§ **EXCERPTED DATA**
□ □ □

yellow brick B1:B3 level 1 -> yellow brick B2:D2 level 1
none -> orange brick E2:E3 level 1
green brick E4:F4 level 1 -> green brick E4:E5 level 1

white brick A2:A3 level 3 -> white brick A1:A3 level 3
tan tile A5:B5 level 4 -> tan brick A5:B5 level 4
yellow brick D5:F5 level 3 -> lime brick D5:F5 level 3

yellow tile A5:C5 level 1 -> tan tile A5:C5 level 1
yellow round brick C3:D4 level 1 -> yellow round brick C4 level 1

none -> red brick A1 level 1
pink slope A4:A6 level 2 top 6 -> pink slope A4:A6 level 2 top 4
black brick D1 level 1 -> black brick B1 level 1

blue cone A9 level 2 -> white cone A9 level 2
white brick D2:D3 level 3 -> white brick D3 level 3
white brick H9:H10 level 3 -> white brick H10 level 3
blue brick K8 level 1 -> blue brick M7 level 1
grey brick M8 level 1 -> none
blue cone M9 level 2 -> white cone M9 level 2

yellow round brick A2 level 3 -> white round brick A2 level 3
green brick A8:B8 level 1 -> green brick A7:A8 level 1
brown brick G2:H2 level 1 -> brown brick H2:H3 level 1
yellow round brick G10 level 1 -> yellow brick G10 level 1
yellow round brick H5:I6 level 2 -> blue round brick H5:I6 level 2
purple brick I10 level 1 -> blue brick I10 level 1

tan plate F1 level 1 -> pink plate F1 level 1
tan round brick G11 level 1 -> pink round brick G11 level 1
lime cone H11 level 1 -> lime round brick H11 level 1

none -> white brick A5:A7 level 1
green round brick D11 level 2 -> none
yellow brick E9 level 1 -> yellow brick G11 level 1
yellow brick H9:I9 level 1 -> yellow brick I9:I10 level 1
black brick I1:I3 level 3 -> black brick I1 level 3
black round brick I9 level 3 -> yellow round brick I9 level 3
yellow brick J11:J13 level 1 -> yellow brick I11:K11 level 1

□ □ □

§ **EXERCISE OBJECTIVE**
Your answer should consist solely of the lines above from the line with "lime cone H11" to the line with "black round brick", both included, reproduced exactly.

§ **SOLVED PROBLEM**
lime cone H11 level 1 -> lime round brick H11 level 1

none -> white brick A5:A7 level 1
green round brick D11 level 2 -> none
yellow brick E9 level 1 -> yellow brick G11 level 1
yellow brick H9:I9 level 1 -> yellow brick I9:I10 level 1
black brick I1:I3 level 3 -> black brick I1 level 3
black round brick I9 level 3 -> yellow round brick I9 level 3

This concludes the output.